__DATA TO USE__:
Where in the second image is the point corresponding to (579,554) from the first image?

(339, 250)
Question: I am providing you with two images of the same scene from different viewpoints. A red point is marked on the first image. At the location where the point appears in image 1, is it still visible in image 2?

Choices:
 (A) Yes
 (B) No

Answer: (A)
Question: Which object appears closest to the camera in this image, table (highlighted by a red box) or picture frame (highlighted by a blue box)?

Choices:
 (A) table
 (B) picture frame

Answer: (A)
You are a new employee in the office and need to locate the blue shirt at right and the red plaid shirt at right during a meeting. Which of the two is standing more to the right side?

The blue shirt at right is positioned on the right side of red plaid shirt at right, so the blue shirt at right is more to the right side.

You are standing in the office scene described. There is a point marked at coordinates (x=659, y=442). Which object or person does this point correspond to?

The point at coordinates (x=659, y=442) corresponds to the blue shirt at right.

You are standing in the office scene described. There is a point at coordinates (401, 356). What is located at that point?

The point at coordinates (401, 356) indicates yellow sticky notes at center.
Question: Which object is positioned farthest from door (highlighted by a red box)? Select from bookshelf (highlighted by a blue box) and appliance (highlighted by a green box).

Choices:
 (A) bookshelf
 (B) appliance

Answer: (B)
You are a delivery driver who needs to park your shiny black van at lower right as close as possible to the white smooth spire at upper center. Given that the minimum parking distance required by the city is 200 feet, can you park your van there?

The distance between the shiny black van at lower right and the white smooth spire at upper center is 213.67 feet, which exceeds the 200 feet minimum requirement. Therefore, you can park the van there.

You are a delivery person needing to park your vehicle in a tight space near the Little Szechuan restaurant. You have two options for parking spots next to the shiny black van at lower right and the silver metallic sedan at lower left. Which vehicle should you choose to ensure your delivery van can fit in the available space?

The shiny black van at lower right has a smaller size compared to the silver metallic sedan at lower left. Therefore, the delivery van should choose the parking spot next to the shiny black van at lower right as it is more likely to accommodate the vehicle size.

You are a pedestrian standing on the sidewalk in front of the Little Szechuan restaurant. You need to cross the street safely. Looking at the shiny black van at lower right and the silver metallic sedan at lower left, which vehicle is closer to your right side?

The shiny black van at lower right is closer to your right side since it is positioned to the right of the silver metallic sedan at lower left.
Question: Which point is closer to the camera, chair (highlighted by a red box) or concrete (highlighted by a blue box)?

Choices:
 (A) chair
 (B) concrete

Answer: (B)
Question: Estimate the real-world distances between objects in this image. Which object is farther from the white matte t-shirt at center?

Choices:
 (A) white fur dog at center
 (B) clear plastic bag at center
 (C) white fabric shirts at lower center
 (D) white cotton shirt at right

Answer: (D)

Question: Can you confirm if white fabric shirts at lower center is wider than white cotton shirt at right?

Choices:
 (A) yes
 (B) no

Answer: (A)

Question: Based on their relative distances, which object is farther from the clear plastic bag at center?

__STATED TASK__: Count the lines of the records that contain the string "frame", treating uppercase and lowercase as different, and reply with only the number.

__EXERCISE RESPONSE__: 2